◆ ACTION ITEM ◆
So that nothing is lost, write out all the lines below exactly.

▬▬▬

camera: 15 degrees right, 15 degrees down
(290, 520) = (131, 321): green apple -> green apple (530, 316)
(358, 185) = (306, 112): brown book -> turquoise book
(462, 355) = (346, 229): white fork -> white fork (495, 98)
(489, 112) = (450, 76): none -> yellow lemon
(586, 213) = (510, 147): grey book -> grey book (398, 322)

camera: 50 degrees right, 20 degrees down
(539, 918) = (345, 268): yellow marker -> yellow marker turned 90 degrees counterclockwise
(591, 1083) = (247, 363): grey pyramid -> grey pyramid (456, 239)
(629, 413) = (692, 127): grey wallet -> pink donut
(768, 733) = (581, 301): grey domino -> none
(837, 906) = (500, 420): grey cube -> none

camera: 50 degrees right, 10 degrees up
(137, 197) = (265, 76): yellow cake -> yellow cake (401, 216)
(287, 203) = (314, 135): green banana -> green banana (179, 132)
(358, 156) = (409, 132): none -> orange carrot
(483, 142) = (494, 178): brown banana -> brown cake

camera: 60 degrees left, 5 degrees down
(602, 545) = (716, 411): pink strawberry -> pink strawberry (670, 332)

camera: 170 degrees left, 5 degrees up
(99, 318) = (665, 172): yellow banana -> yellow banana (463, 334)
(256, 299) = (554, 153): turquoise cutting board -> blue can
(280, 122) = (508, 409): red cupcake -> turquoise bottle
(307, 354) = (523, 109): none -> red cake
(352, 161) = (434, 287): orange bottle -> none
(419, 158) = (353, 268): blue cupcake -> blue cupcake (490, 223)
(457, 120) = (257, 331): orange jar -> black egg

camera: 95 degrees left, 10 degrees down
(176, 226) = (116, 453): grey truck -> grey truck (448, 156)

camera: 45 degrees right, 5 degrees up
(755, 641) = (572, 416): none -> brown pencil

▬▬▬

◆ ANSWER FOR THE TASK ◆
camera: 15 degrees right, 15 degrees down
(290, 520) = (131, 321): green apple -> green apple (530, 316)
(358, 185) = (306, 112): brown book -> turquoise book
(462, 355) = (346, 229): white fork -> white fork (495, 98)
(489, 112) = (450, 76): none -> yellow lemon
(586, 213) = (510, 147): grey book -> grey book (398, 322)

camera: 50 degrees right, 20 degrees down
(539, 918) = (345, 268): yellow marker -> yellow marker turned 90 degrees counterclockwise
(591, 1083) = (247, 363): grey pyramid -> grey pyramid (456, 239)
(629, 413) = (692, 127): grey wallet -> pink donut
(768, 733) = (581, 301): grey domino -> none
(837, 906) = (500, 420): grey cube -> none

camera: 50 degrees right, 10 degrees up
(137, 197) = (265, 76): yellow cake -> yellow cake (401, 216)
(287, 203) = (314, 135): green banana -> green banana (179, 132)
(358, 156) = (409, 132): none -> orange carrot
(483, 142) = (494, 178): brown banana -> brown cake

camera: 60 degrees left, 5 degrees down
(602, 545) = (716, 411): pink strawberry -> pink strawberry (670, 332)

camera: 170 degrees left, 5 degrees up
(99, 318) = (665, 172): yellow banana -> yellow banana (463, 334)
(256, 299) = (554, 153): turquoise cutting board -> blue can
(280, 122) = (508, 409): red cupcake -> turquoise bottle
(307, 354) = (523, 109): none -> red cake
(352, 161) = (434, 287): orange bottle -> none
(419, 158) = (353, 268): blue cupcake -> blue cupcake (490, 223)
(457, 120) = (257, 331): orange jar -> black egg

camera: 95 degrees left, 10 degrees down
(176, 226) = (116, 453): grey truck -> grey truck (448, 156)

camera: 45 degrees right, 5 degrees up
(755, 641) = (572, 416): none -> brown pencil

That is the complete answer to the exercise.